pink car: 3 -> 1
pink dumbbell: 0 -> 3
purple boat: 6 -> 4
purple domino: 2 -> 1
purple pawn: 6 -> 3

...

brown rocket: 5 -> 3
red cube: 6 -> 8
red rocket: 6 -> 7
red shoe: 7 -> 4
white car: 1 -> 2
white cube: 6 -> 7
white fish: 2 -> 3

==

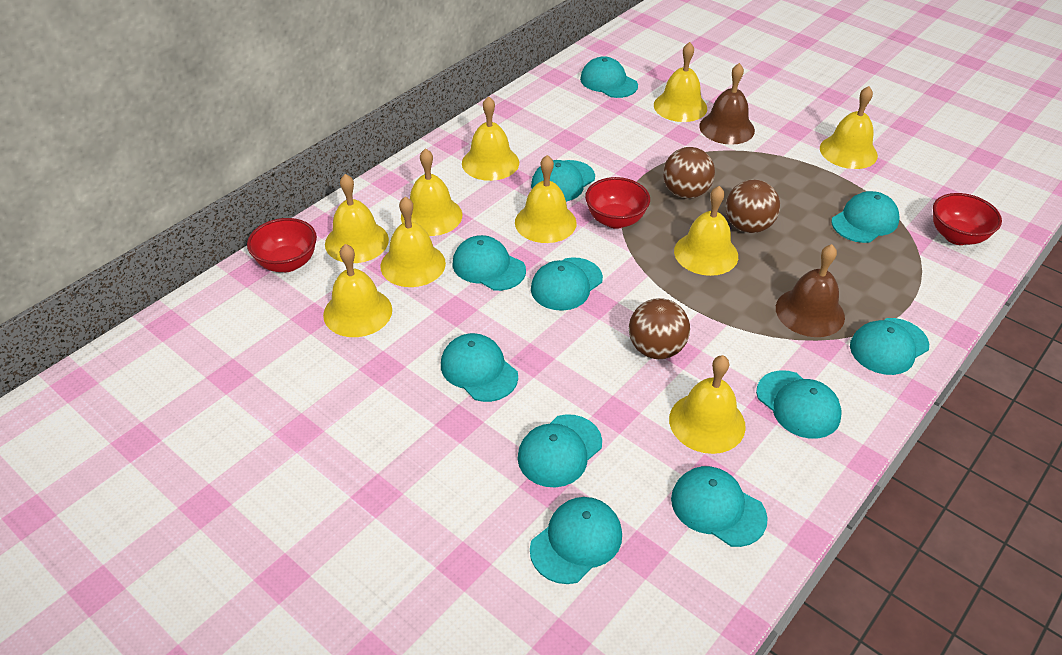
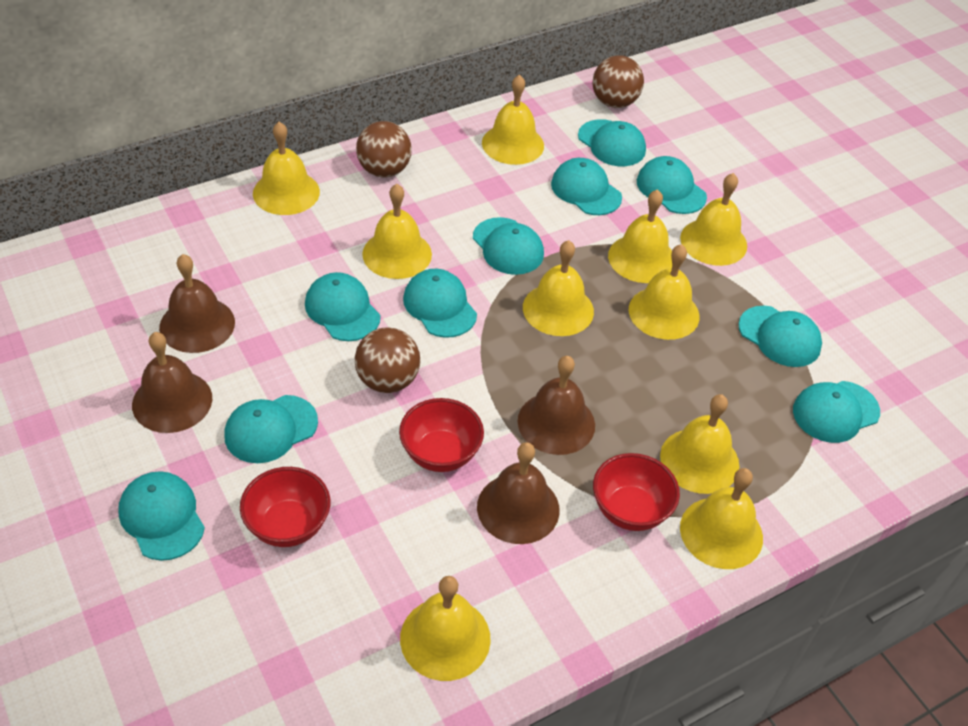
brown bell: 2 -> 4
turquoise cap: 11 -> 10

_Problem to solve_. Proceeding from the line containing "brown rocket: 5 -> 3" through the line containing "white fish: 2 -> 3", transcribe the lines above exactly, both end lines included.

_Exercise solution_.
brown rocket: 5 -> 3
red cube: 6 -> 8
red rocket: 6 -> 7
red shoe: 7 -> 4
white car: 1 -> 2
white cube: 6 -> 7
white fish: 2 -> 3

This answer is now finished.